- [PROBLEM TO WORK ON] In the data below, find each line carrying the string "marker" and copy it out.

Collection entries
◇ ◇ ◇ ◇

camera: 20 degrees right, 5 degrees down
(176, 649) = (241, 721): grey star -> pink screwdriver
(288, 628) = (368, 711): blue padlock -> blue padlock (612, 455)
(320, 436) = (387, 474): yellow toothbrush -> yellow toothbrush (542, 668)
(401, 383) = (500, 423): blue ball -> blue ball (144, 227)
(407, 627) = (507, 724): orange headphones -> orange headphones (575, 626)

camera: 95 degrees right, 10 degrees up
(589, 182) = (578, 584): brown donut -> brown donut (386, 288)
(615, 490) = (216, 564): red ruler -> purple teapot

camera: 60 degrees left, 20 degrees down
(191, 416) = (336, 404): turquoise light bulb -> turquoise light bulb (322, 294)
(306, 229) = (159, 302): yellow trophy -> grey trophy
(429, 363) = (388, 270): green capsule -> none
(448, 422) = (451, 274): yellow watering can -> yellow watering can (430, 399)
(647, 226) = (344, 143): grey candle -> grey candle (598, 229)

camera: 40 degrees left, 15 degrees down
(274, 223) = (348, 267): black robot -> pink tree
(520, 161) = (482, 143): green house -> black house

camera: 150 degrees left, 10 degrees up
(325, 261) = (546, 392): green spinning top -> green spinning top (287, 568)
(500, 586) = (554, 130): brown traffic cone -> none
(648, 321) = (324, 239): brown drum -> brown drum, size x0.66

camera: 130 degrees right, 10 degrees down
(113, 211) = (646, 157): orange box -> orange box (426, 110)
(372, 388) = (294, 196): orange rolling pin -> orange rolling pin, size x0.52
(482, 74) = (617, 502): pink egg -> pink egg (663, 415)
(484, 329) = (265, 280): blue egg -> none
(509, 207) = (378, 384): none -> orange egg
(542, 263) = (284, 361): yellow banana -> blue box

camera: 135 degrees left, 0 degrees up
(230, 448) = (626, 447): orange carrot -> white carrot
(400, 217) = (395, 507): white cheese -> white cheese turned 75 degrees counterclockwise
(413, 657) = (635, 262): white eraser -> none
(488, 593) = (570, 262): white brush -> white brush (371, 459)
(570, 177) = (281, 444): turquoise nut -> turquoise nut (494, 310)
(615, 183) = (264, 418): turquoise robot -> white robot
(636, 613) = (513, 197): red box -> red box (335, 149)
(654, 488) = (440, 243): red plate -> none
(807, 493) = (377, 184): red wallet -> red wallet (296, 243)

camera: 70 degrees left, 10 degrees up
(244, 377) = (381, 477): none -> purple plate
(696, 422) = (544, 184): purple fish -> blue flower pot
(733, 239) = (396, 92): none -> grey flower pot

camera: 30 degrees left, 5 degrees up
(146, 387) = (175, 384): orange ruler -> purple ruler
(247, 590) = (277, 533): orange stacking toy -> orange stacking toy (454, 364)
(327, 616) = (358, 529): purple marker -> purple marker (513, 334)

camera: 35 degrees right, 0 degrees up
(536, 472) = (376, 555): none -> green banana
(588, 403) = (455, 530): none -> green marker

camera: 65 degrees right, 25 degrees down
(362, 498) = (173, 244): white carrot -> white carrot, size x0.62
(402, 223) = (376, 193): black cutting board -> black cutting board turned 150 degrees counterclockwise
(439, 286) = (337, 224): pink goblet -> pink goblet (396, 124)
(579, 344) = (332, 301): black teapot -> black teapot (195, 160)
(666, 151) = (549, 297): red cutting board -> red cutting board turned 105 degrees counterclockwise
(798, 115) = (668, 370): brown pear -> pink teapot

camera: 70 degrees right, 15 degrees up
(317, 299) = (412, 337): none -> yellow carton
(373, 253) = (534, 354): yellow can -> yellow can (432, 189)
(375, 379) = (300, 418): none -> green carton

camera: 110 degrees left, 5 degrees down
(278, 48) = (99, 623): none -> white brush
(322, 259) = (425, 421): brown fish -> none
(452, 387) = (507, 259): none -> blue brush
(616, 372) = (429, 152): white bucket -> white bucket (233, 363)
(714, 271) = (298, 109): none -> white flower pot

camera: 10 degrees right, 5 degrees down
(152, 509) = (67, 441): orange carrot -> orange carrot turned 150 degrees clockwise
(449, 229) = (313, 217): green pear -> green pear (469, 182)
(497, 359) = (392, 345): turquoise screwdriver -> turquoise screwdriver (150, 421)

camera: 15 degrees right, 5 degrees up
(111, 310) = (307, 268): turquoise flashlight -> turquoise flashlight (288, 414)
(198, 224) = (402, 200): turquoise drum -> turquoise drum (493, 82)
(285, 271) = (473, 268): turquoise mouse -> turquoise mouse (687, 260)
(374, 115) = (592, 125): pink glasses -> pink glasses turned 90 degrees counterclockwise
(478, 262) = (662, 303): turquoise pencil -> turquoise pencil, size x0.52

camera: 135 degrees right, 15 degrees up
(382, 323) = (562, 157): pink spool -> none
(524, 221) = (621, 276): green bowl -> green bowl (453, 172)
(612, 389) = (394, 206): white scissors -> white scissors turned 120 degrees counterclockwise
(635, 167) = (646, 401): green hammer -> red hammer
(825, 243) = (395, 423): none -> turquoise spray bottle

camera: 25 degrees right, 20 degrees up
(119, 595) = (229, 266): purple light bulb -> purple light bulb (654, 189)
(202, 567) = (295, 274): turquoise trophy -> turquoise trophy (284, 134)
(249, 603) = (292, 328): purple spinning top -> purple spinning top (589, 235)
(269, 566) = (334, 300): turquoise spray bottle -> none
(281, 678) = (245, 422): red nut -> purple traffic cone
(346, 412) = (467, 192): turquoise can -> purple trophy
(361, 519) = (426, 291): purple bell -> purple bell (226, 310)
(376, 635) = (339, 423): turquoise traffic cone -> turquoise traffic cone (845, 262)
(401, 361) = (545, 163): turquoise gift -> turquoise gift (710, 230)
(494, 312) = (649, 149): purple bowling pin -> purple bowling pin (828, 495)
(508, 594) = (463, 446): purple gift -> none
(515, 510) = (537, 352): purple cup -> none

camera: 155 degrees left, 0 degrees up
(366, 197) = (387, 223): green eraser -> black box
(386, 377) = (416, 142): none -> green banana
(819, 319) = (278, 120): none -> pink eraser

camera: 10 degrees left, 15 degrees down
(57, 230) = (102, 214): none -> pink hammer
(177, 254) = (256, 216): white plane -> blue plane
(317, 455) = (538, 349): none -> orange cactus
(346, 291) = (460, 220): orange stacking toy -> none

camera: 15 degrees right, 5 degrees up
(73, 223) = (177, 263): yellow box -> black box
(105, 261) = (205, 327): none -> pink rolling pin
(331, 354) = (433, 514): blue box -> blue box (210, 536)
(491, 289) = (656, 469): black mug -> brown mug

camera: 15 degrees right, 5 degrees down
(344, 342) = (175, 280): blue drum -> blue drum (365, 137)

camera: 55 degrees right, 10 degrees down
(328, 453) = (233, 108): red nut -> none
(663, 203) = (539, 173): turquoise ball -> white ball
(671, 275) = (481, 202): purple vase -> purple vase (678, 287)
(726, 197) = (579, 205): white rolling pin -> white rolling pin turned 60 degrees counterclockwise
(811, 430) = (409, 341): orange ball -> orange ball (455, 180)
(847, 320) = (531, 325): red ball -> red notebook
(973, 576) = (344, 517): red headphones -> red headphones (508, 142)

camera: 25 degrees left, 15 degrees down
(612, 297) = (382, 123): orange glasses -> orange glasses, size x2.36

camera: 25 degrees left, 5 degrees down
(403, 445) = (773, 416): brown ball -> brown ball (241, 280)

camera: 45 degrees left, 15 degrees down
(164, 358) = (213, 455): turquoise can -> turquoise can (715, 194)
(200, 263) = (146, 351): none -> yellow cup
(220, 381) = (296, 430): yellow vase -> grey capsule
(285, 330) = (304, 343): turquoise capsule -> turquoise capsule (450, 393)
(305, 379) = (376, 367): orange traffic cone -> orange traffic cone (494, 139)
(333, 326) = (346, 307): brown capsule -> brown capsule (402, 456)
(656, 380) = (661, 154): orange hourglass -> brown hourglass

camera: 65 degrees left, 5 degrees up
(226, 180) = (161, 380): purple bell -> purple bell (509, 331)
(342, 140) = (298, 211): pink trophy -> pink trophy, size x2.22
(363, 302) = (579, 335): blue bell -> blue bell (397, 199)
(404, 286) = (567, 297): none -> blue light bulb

◇ ◇ ◇ ◇

- [EXERCISE RESULT]
(327, 616) = (358, 529): purple marker -> purple marker (513, 334)
(588, 403) = (455, 530): none -> green marker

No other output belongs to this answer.